= PROBLEM =
Copy the rows below word for word, from the first line of text through the line that contains "Identify the location of the rightmost", including that line, and leave out any pictures.

Stored records
----------

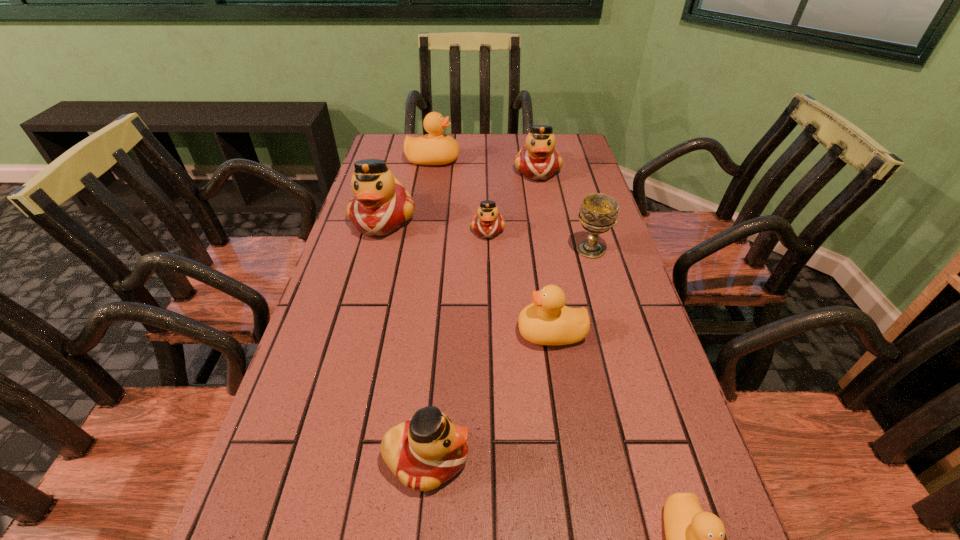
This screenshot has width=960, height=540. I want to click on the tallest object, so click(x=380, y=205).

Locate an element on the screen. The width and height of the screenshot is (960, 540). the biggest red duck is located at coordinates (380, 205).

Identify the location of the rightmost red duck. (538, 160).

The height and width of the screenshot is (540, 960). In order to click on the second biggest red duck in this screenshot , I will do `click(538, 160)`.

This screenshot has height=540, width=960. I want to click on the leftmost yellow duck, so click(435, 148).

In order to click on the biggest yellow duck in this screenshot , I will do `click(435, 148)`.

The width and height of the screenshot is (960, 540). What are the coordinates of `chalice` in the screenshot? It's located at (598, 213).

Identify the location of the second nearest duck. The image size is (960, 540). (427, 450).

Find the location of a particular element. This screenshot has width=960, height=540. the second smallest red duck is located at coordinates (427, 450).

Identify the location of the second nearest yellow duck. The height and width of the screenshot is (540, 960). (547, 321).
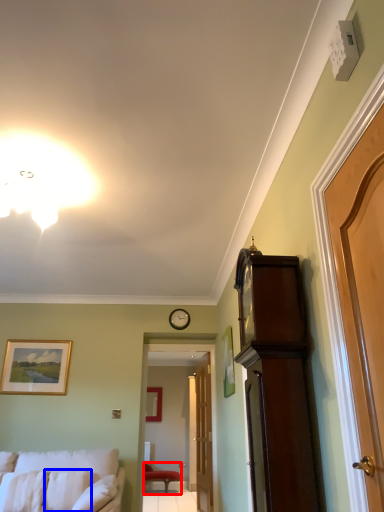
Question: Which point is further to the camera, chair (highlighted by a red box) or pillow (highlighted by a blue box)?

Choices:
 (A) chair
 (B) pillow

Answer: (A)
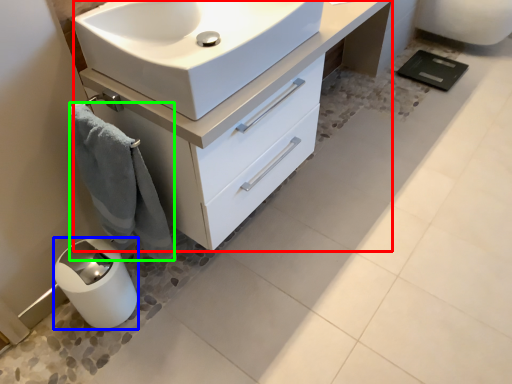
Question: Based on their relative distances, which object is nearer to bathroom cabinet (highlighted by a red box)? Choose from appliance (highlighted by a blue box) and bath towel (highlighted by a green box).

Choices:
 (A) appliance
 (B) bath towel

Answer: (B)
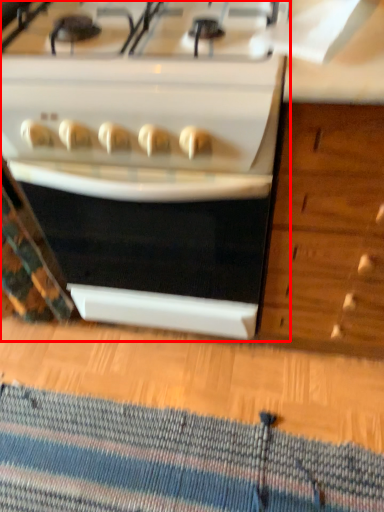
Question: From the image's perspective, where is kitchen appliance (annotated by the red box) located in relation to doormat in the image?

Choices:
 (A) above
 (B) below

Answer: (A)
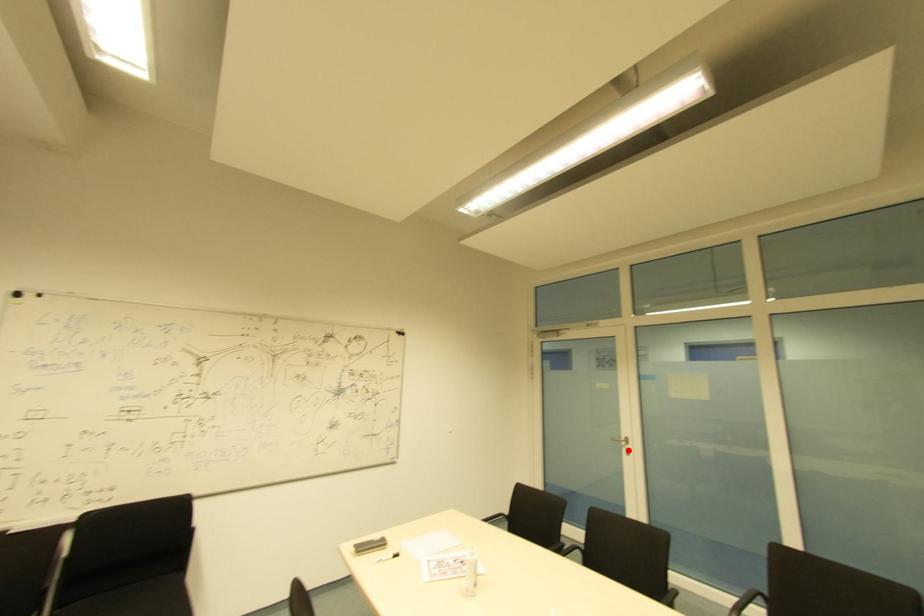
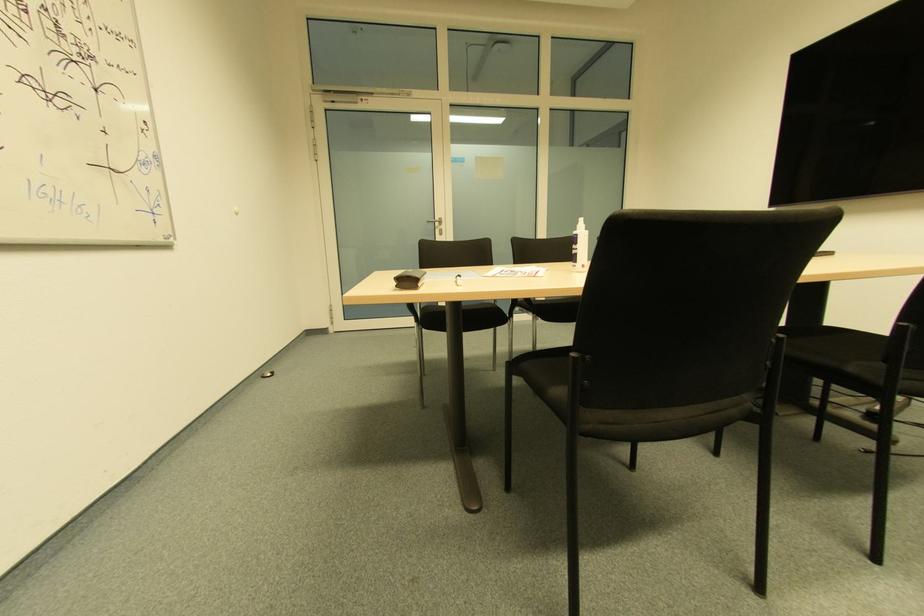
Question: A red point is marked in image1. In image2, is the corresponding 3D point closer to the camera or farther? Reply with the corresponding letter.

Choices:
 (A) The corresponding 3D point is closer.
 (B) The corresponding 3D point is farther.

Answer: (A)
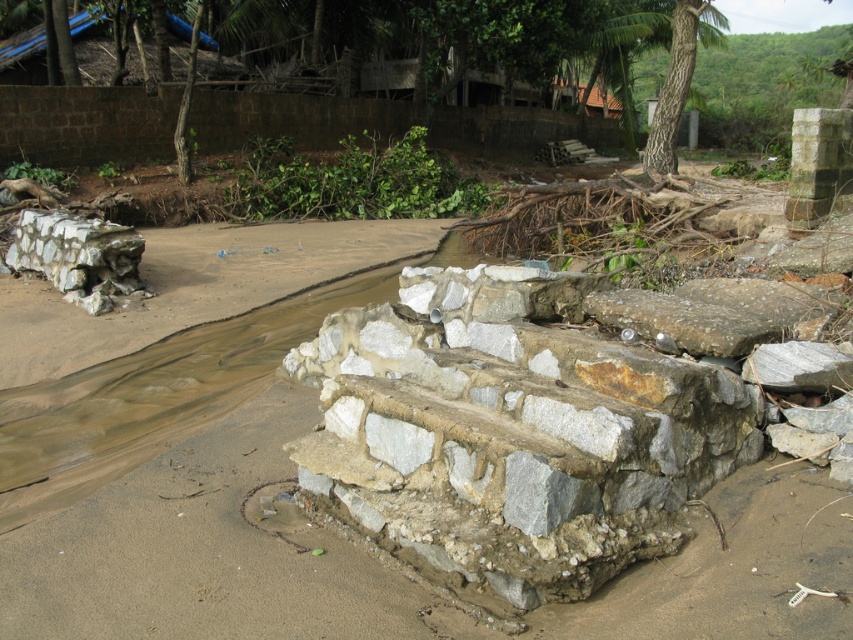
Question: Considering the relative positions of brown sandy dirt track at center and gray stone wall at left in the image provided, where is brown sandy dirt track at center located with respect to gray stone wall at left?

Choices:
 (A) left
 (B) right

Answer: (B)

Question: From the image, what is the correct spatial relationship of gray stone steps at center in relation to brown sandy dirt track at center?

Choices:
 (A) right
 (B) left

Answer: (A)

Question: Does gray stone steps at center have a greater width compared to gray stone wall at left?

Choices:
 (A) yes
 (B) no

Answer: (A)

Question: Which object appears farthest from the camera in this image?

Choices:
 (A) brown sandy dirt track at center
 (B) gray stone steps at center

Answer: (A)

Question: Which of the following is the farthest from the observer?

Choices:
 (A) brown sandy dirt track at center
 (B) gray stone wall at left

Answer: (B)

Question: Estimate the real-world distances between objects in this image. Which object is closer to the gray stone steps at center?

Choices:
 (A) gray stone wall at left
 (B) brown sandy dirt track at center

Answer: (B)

----------

= WRITTEN RESPONSE =
This screenshot has width=960, height=540. I want to click on the tallest object, so click(x=380, y=205).

Locate an element on the screen. The width and height of the screenshot is (960, 540). the biggest red duck is located at coordinates (380, 205).

Identify the location of the rightmost red duck. (538, 160).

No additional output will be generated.